[Colored object listings]

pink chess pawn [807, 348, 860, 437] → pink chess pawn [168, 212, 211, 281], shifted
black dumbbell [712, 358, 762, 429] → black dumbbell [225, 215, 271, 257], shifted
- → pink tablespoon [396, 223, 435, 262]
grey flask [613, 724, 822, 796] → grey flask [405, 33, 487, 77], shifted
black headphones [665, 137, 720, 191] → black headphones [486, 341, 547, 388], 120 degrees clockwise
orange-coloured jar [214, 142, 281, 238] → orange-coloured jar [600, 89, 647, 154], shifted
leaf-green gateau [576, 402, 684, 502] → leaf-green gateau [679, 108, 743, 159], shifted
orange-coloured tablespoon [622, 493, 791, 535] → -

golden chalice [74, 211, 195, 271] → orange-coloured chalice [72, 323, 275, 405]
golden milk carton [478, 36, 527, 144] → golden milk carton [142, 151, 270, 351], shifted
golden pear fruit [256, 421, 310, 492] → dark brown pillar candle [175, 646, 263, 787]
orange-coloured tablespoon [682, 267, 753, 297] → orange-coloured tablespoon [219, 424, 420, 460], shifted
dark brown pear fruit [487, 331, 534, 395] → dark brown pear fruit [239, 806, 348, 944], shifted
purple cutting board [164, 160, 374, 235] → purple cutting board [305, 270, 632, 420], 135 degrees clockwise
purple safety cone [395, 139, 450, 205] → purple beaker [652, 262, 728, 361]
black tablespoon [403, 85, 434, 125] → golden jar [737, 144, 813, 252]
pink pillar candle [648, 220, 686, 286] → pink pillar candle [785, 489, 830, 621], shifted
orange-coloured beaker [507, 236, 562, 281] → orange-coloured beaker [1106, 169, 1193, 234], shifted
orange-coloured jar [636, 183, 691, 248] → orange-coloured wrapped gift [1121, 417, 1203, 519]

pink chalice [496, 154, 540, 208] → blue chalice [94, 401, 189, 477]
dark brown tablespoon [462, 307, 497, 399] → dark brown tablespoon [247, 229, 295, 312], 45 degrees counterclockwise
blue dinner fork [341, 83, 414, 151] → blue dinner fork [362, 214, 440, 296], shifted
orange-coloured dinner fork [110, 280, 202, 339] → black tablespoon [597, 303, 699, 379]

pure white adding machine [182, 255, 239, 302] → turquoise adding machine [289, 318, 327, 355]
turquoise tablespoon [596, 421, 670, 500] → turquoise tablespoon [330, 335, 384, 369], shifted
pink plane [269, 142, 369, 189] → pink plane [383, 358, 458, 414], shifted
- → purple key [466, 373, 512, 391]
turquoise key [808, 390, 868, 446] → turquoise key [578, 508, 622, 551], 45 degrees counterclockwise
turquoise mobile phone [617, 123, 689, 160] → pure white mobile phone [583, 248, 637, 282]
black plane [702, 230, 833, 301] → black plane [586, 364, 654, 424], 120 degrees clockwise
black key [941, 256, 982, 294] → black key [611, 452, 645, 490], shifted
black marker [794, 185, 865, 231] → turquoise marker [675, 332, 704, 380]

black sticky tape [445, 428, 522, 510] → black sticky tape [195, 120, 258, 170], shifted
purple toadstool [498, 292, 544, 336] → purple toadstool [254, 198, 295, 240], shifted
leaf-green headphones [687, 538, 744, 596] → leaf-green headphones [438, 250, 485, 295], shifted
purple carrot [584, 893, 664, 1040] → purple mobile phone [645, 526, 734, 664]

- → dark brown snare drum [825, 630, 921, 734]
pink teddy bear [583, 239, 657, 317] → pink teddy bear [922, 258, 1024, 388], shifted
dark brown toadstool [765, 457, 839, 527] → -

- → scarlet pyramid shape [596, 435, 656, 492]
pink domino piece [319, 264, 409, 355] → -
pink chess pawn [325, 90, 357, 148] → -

# WHAT TO PRODUCE
Scan the records above for the lines holding "orange-coloured jar [214, 142, 281, 238]" and "leaf-green gateau [576, 402, 684, 502]". Transcribe those two and every line between them word for word, and no others.

# RESPONSE AREA
orange-coloured jar [214, 142, 281, 238] → orange-coloured jar [600, 89, 647, 154], shifted
leaf-green gateau [576, 402, 684, 502] → leaf-green gateau [679, 108, 743, 159], shifted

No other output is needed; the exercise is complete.